___ Material provided ___

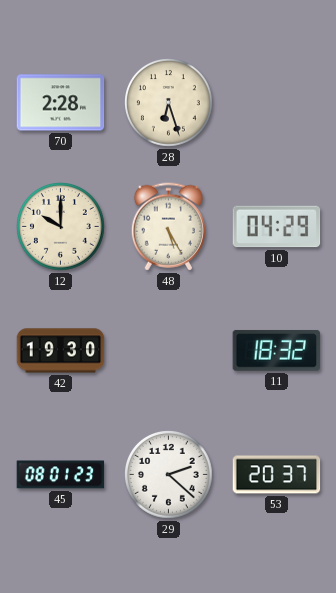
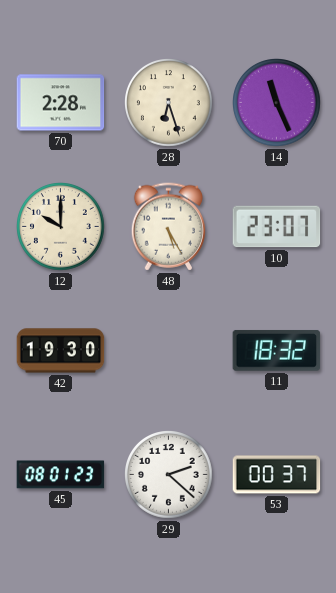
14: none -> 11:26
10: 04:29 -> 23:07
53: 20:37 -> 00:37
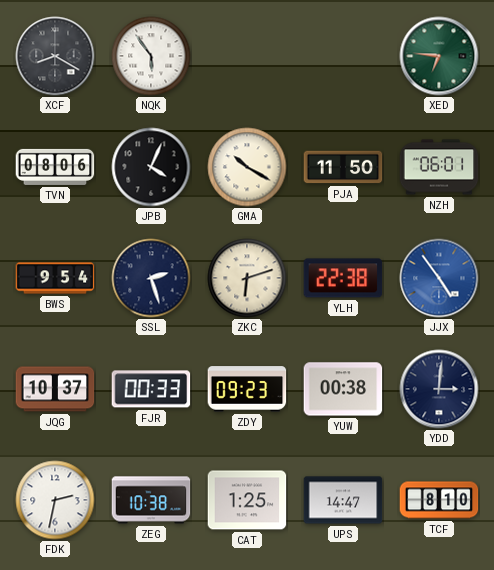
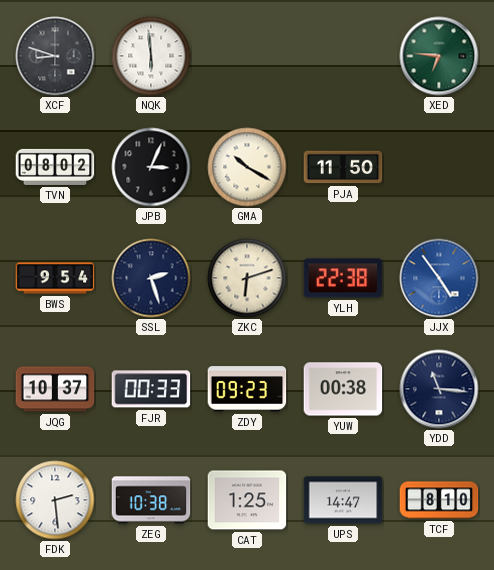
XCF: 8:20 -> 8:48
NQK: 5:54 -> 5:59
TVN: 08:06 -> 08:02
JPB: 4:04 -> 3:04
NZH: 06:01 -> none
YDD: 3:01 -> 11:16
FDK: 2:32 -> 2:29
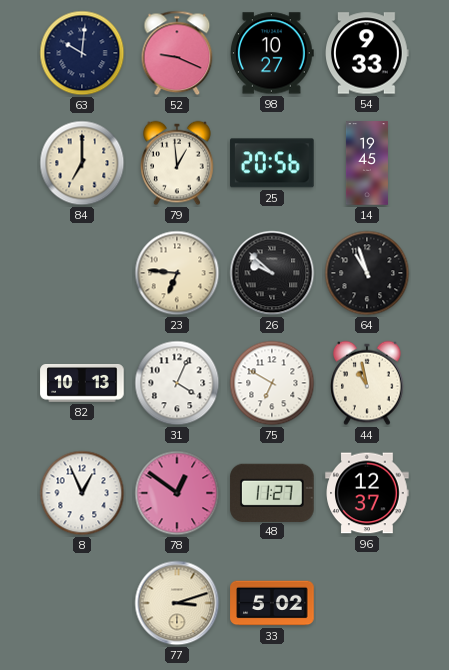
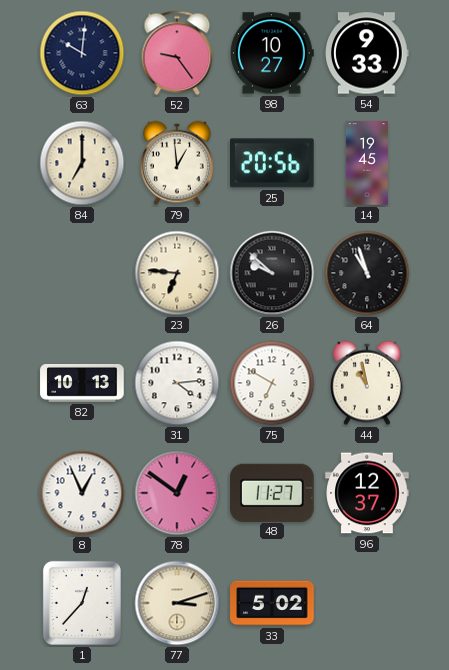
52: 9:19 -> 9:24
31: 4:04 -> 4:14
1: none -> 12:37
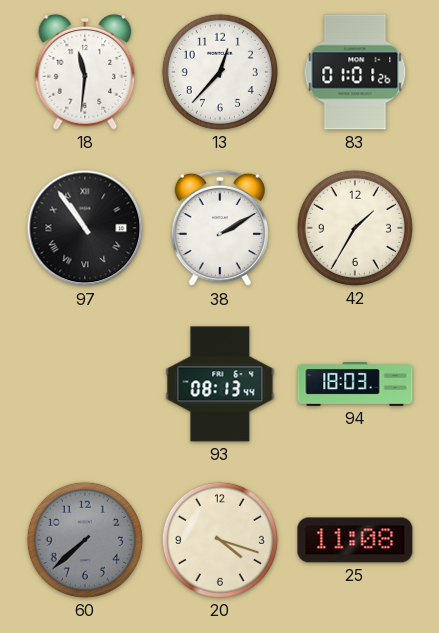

___
___ Material provided ___

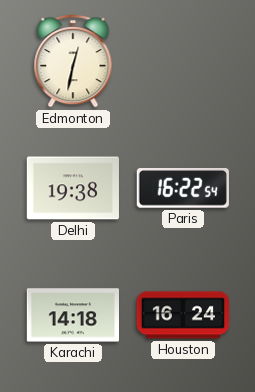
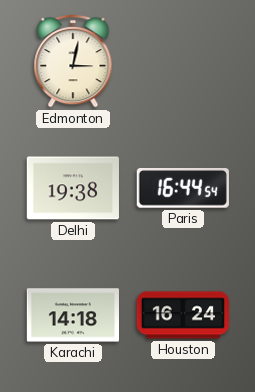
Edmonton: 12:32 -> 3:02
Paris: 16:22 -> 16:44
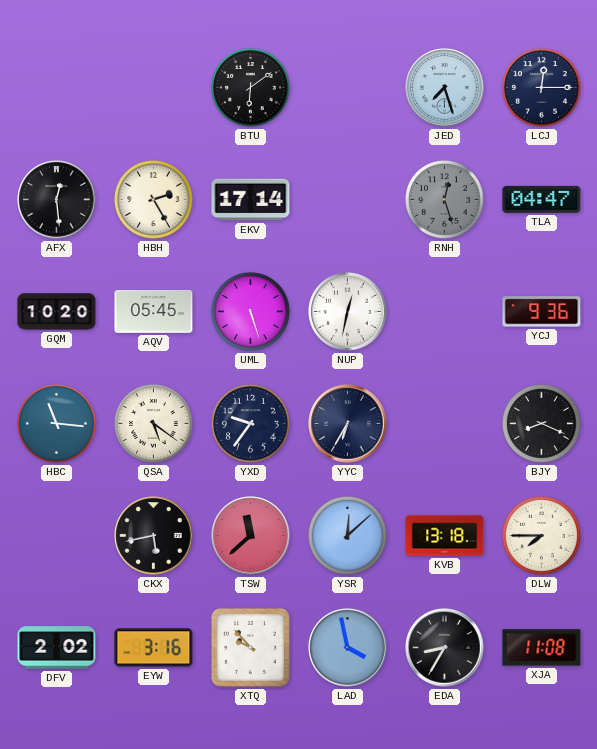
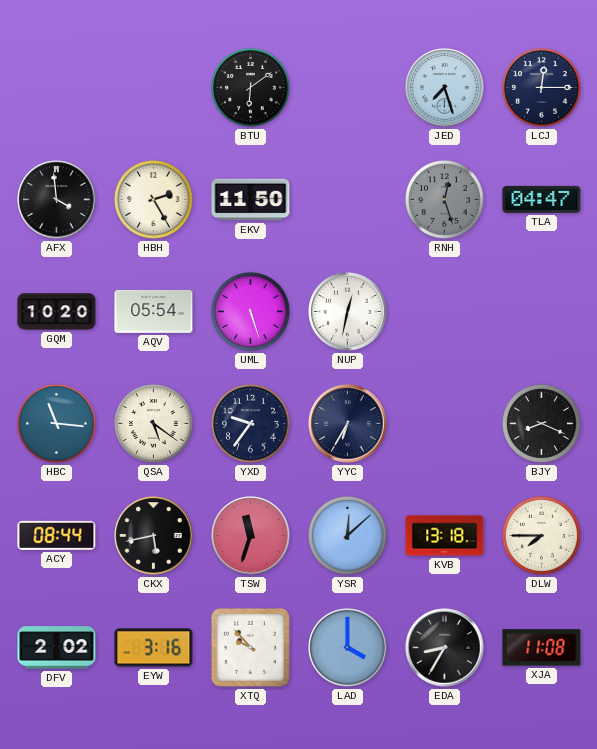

___
___ Material provided ___

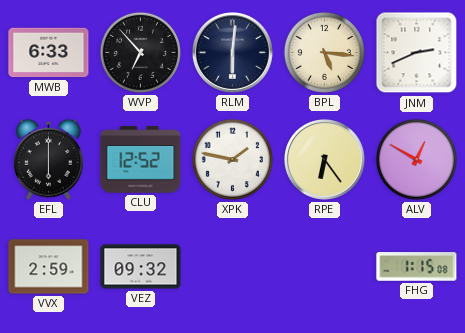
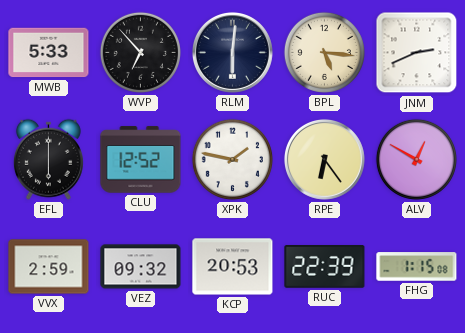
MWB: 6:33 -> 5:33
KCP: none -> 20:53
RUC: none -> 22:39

___

Copy out every line in the first block from the line with "14: none -> 11:26" up to and including the line with "FDK: 2:32 -> 2:29", leaving out the pictures.

14: none -> 11:26
10: 04:29 -> 23:07
53: 20:37 -> 00:37
XCF: 8:20 -> 8:48
NQK: 5:54 -> 5:59
TVN: 08:06 -> 08:02
JPB: 4:04 -> 3:04
NZH: 06:01 -> none
YDD: 3:01 -> 11:16
FDK: 2:32 -> 2:29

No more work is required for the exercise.